# WORK ITEM
Take the data below and extract the lines from the one with "P104 pin 2: none -> GND" to the one with "SW102: button (GND, N015) -> none", inclusive, exactly as written.

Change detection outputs
# # #
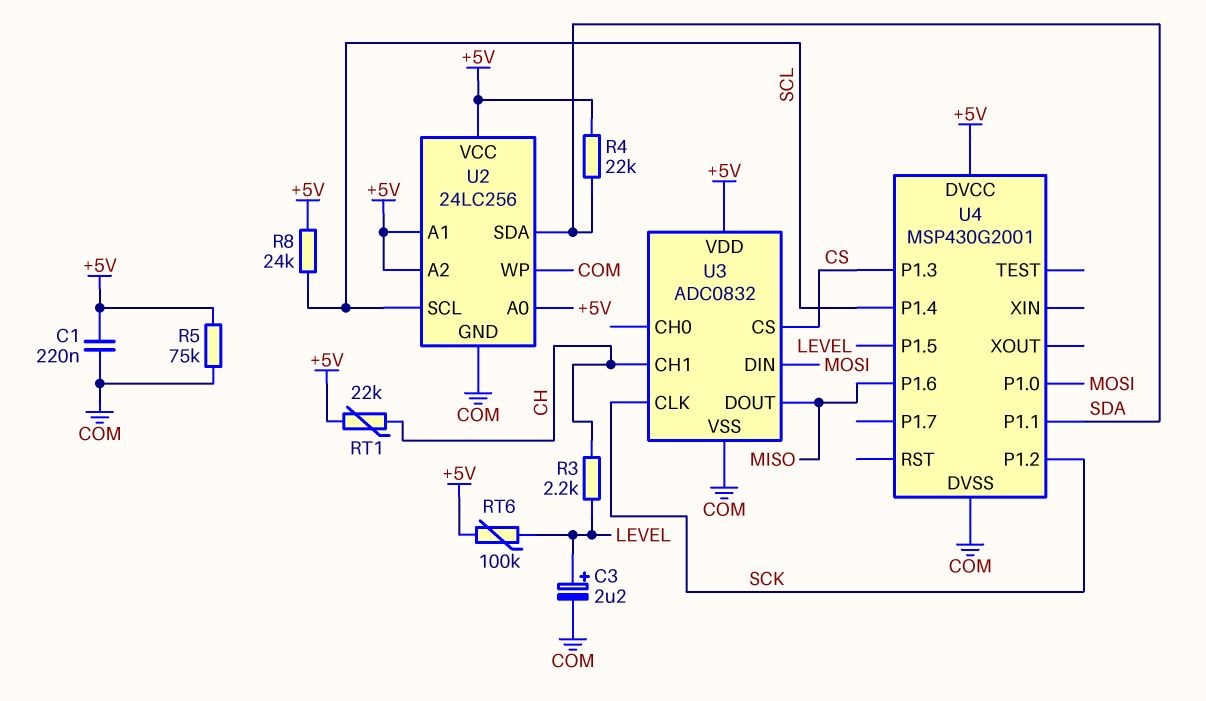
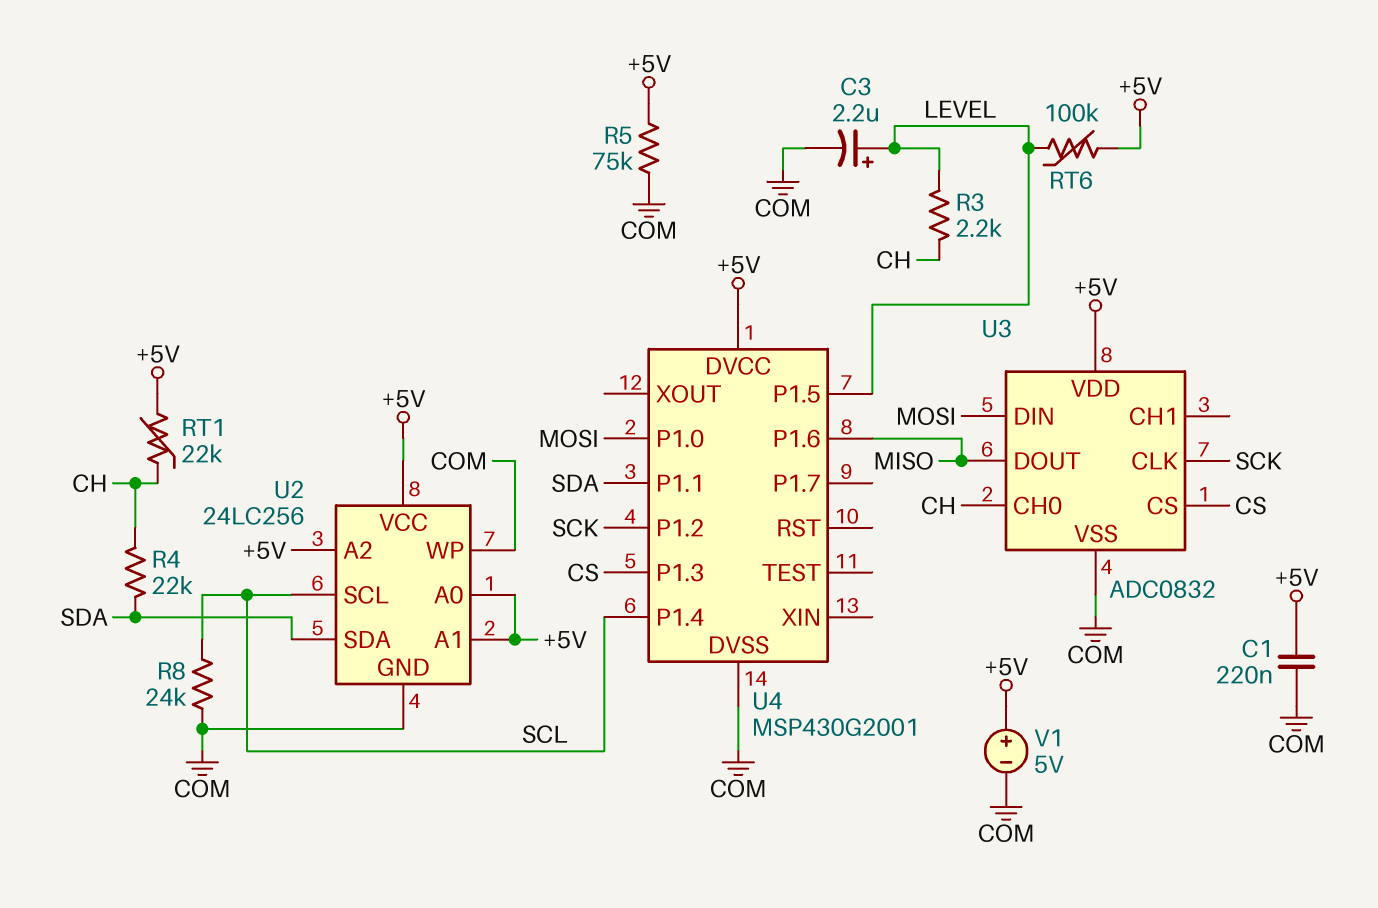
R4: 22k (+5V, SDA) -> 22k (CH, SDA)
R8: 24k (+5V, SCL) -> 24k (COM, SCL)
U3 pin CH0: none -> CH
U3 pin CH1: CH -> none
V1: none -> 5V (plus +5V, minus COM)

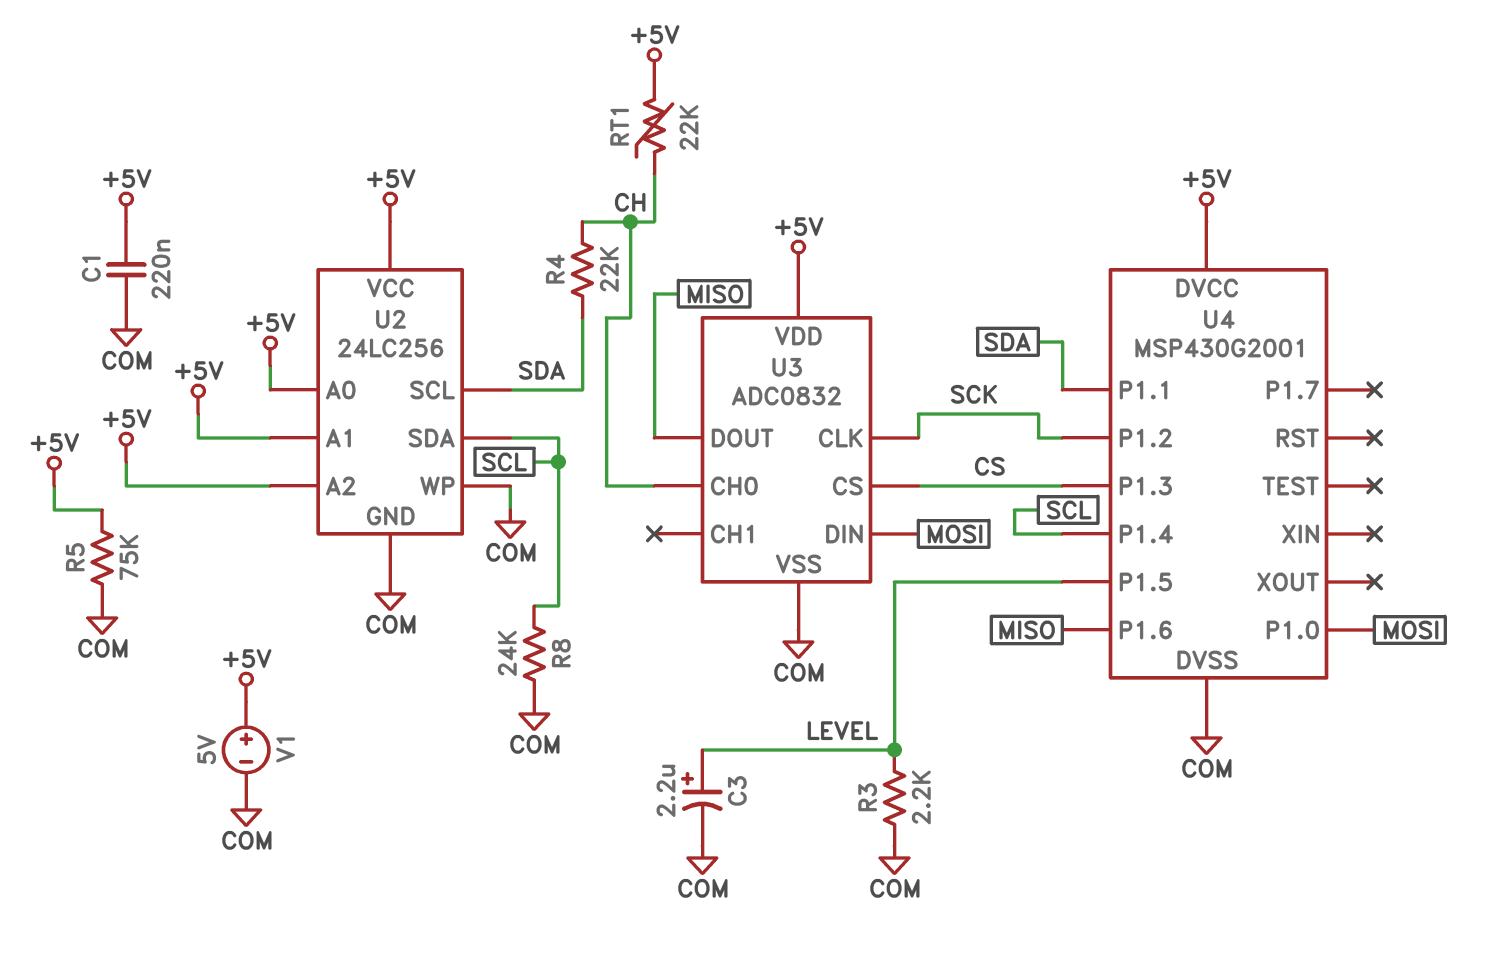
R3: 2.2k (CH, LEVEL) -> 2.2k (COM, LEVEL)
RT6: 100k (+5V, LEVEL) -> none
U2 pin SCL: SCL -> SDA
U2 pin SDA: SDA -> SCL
# # #
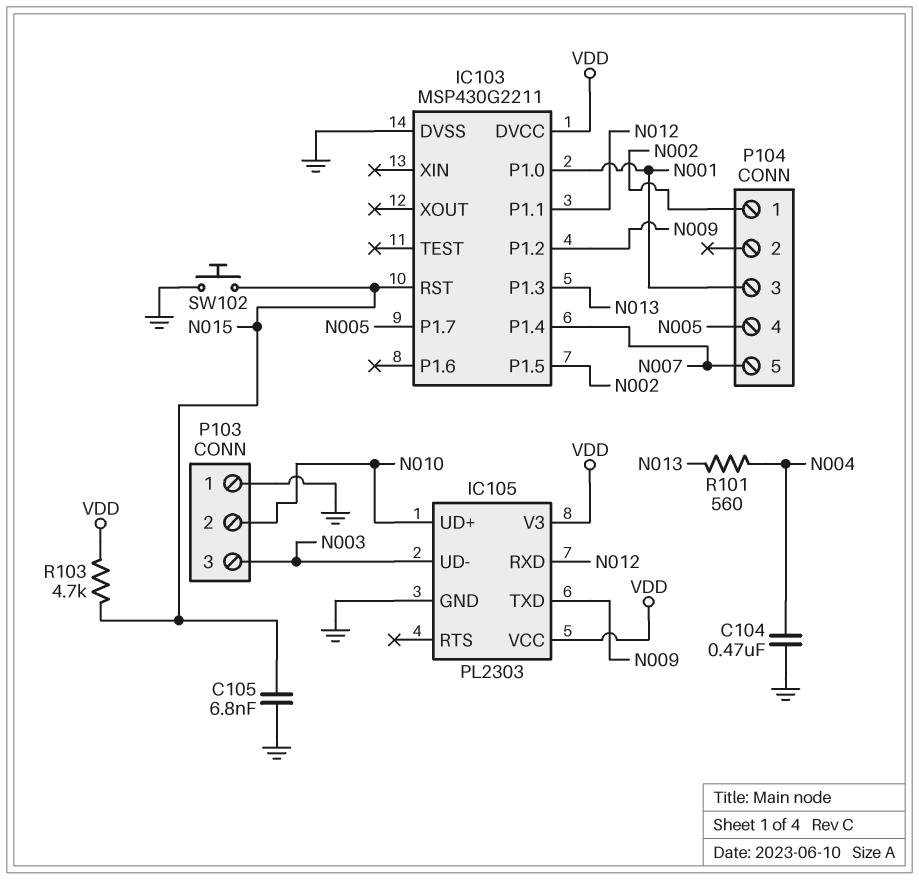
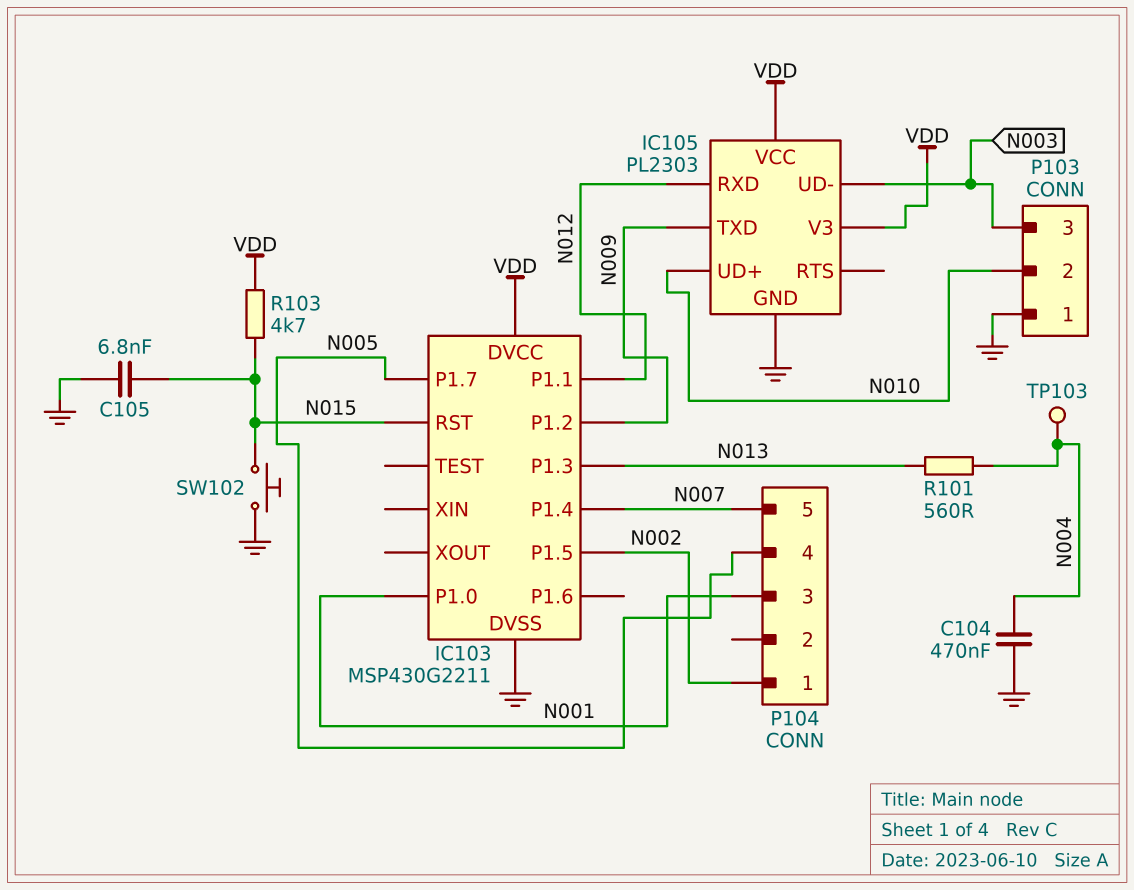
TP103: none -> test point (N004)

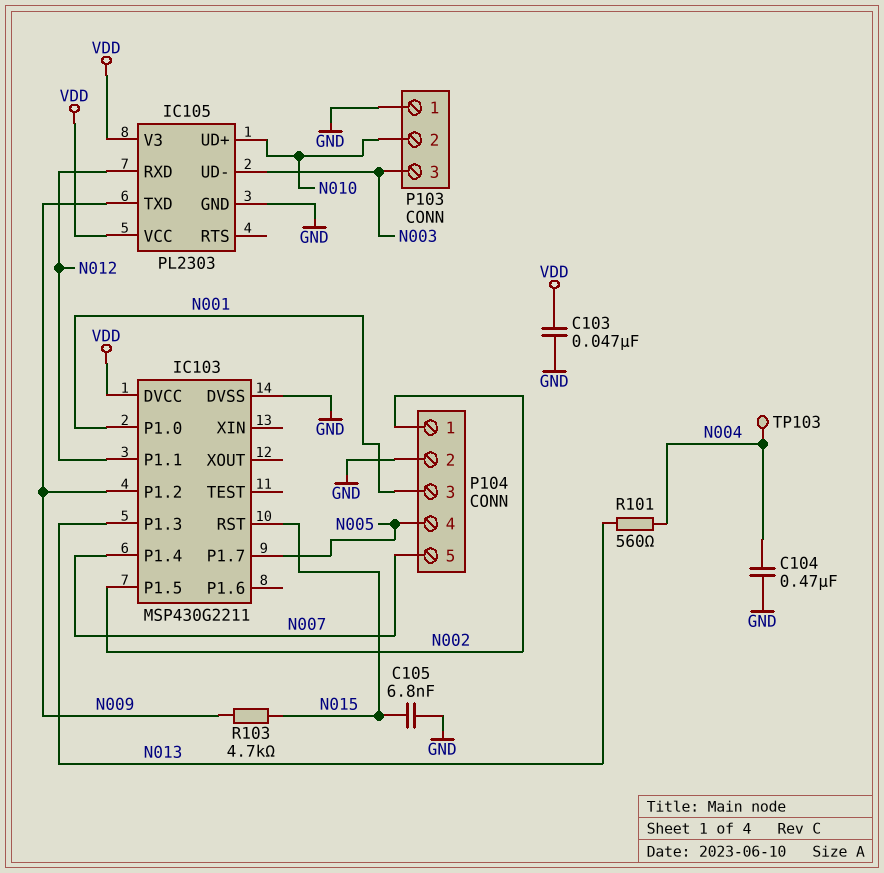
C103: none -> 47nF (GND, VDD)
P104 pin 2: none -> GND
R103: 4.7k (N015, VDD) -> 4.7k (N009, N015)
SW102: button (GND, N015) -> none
# # #
# PROBLEM SOLUTION
P104 pin 2: none -> GND
R103: 4.7k (N015, VDD) -> 4.7k (N009, N015)
SW102: button (GND, N015) -> none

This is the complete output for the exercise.